■ **PROBLEM TO SOLVE**:
Pictures must not appear in the copy. Restate exactly the lines below from the one with "green triangle: (32, 177)" through the one with "brown rectangle: (128, 25)", inclusive.

■ **EXCERPTED RECORDS**:
§ §
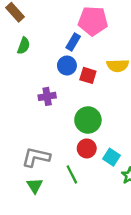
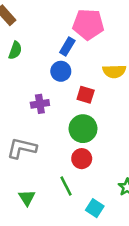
red square: (88, 75) -> (86, 95), moved
gray L-shape: (36, 157) -> (22, 148), moved
cyan square: (111, 157) -> (95, 208), moved

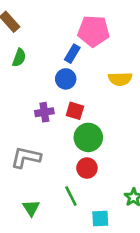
red square: (86, 95) -> (75, 111), moved
cyan square: (95, 208) -> (100, 219), turned -36

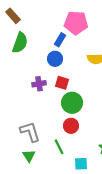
green semicircle: (19, 58) -> (20, 43), size x1.5
gray L-shape: (26, 157) -> (30, 132), moved, turned 60

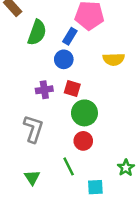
green semicircle: (20, 43) -> (37, 33), moved
gray L-shape: (30, 132) -> (33, 129), moved, turned 35

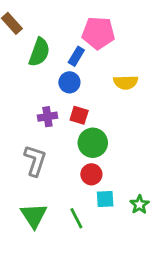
green line: (69, 166) -> (76, 218), moved
green triangle: (32, 177) -> (34, 216), size x1.5
cyan square: (95, 187) -> (105, 199), moved

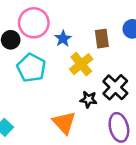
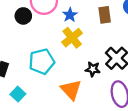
yellow cross: (81, 64) -> (72, 38), moved
cyan pentagon: (31, 68) -> (42, 62), moved, turned 30

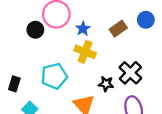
brown rectangle: (105, 15) -> (118, 29), turned 63
yellow cross: (72, 38) -> (85, 52), turned -30

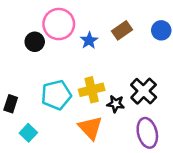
brown rectangle: (118, 29) -> (122, 30), moved
yellow cross: (85, 52) -> (92, 90), moved, turned -35

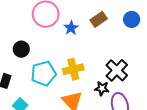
black circle: (35, 42) -> (21, 49), moved
black star: (116, 104) -> (102, 88), moved

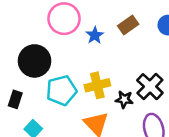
black circle: (21, 49) -> (35, 61), size x1.6
black star: (102, 88) -> (124, 99), moved

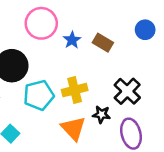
brown rectangle: (128, 25) -> (103, 43), moved, turned 66
black star: (124, 99) -> (102, 114), moved

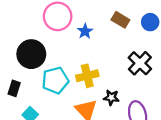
brown rectangle: (103, 43) -> (120, 20), moved
black cross: (127, 91) -> (140, 63), moved

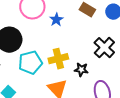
black star: (111, 98) -> (81, 70), moved

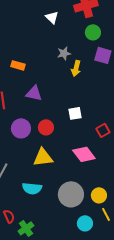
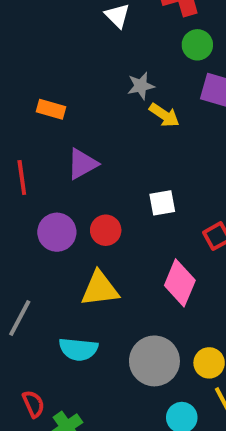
yellow arrow: (76, 68) -> (164, 115), turned -70
purple triangle: (34, 93) -> (82, 164), turned -42
pink diamond: (84, 154) -> (180, 283), turned 60

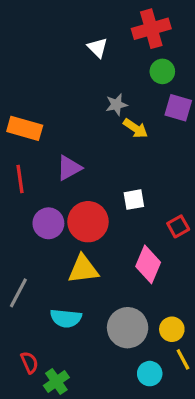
orange rectangle: (51, 109) -> (25, 128), moved, size x1.5
red circle: (106, 230) -> (88, 222), size x1.6

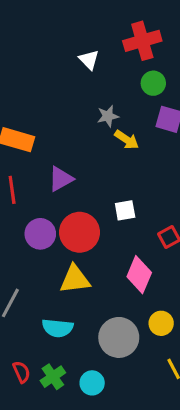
yellow circle: (172, 329) -> (161, 323), moved
cyan circle: (150, 374) -> (92, 383), moved
green cross: (56, 381) -> (53, 377), moved

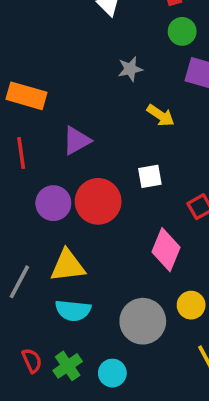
yellow arrow: (127, 140) -> (161, 115), moved
yellow triangle: (75, 279) -> (68, 266), moved

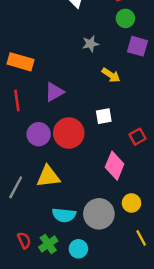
cyan semicircle: (73, 310) -> (64, 215), moved

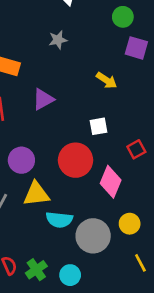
gray star: (90, 44) -> (58, 40), moved
red circle: (69, 133) -> (76, 160), moved
purple circle: (39, 134) -> (21, 160), moved
cyan semicircle: (64, 215) -> (59, 220), moved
§ §
■ **EXERCISE RESULT**:
green triangle: (32, 177) -> (34, 216), size x1.5
cyan square: (95, 187) -> (105, 199), moved

yellow cross: (81, 64) -> (72, 38), moved
cyan pentagon: (31, 68) -> (42, 62), moved, turned 30

brown rectangle: (105, 15) -> (118, 29), turned 63
yellow cross: (72, 38) -> (85, 52), turned -30

brown rectangle: (118, 29) -> (122, 30), moved
yellow cross: (85, 52) -> (92, 90), moved, turned -35

black circle: (35, 42) -> (21, 49), moved
black star: (116, 104) -> (102, 88), moved

black circle: (21, 49) -> (35, 61), size x1.6
black star: (102, 88) -> (124, 99), moved

brown rectangle: (128, 25) -> (103, 43), moved, turned 66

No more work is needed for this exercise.